Brief
Your answer should be an exact copy of the listing.

Exercise data
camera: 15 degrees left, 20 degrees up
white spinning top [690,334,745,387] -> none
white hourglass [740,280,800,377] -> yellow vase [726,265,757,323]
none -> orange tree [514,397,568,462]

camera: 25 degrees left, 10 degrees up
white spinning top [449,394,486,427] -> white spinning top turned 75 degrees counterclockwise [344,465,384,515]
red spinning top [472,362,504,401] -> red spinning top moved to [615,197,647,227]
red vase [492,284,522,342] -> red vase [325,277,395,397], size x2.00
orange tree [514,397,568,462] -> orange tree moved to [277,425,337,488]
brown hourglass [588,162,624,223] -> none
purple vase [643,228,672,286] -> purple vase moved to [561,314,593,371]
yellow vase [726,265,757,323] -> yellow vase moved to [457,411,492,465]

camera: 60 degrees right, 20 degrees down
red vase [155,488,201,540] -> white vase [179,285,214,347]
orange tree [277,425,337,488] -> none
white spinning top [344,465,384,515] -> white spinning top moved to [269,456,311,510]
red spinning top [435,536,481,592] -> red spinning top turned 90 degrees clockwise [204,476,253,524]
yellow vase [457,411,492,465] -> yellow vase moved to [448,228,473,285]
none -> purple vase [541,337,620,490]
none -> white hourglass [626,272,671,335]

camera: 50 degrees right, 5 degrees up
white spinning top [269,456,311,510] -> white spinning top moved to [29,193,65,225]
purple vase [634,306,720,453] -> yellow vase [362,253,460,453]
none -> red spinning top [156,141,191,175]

Solution
camera: 15 degrees left, 20 degrees up
white spinning top [690,334,745,387] -> none
white hourglass [740,280,800,377] -> yellow vase [726,265,757,323]
none -> orange tree [514,397,568,462]

camera: 25 degrees left, 10 degrees up
white spinning top [449,394,486,427] -> white spinning top turned 75 degrees counterclockwise [344,465,384,515]
red spinning top [472,362,504,401] -> red spinning top moved to [615,197,647,227]
red vase [492,284,522,342] -> red vase [325,277,395,397], size x2.00
orange tree [514,397,568,462] -> orange tree moved to [277,425,337,488]
brown hourglass [588,162,624,223] -> none
purple vase [643,228,672,286] -> purple vase moved to [561,314,593,371]
yellow vase [726,265,757,323] -> yellow vase moved to [457,411,492,465]

camera: 60 degrees right, 20 degrees down
red vase [155,488,201,540] -> white vase [179,285,214,347]
orange tree [277,425,337,488] -> none
white spinning top [344,465,384,515] -> white spinning top moved to [269,456,311,510]
red spinning top [435,536,481,592] -> red spinning top turned 90 degrees clockwise [204,476,253,524]
yellow vase [457,411,492,465] -> yellow vase moved to [448,228,473,285]
none -> purple vase [541,337,620,490]
none -> white hourglass [626,272,671,335]

camera: 50 degrees right, 5 degrees up
white spinning top [269,456,311,510] -> white spinning top moved to [29,193,65,225]
purple vase [634,306,720,453] -> yellow vase [362,253,460,453]
none -> red spinning top [156,141,191,175]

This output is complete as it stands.